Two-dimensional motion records
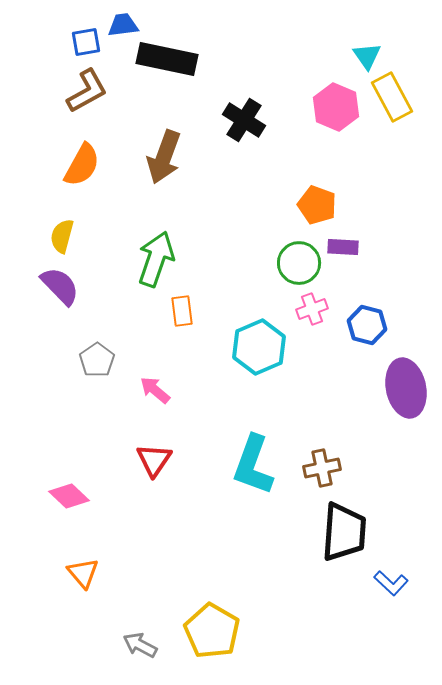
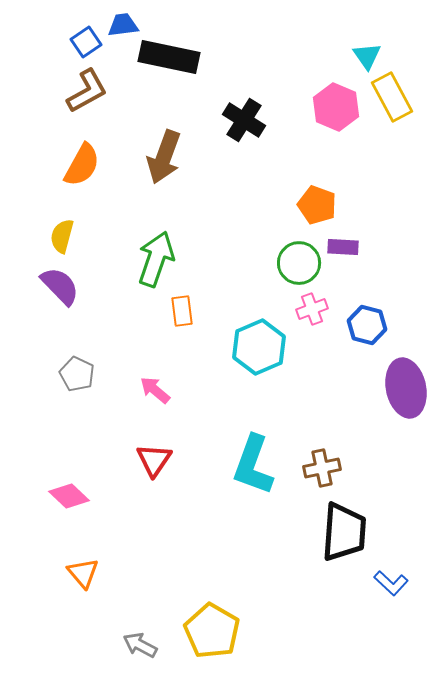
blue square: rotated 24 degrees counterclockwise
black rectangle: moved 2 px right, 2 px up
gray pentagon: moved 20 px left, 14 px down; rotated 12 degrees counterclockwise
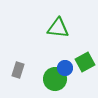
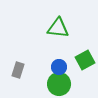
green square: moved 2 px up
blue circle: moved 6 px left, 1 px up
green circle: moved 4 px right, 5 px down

* **YOUR INSTRUCTIONS**
Every record, word for word, should be given back without its pictures.

* **RESPONSE**
blue square: rotated 24 degrees counterclockwise
black rectangle: moved 2 px right, 2 px up
gray pentagon: moved 20 px left, 14 px down; rotated 12 degrees counterclockwise
green square: moved 2 px up
blue circle: moved 6 px left, 1 px up
green circle: moved 4 px right, 5 px down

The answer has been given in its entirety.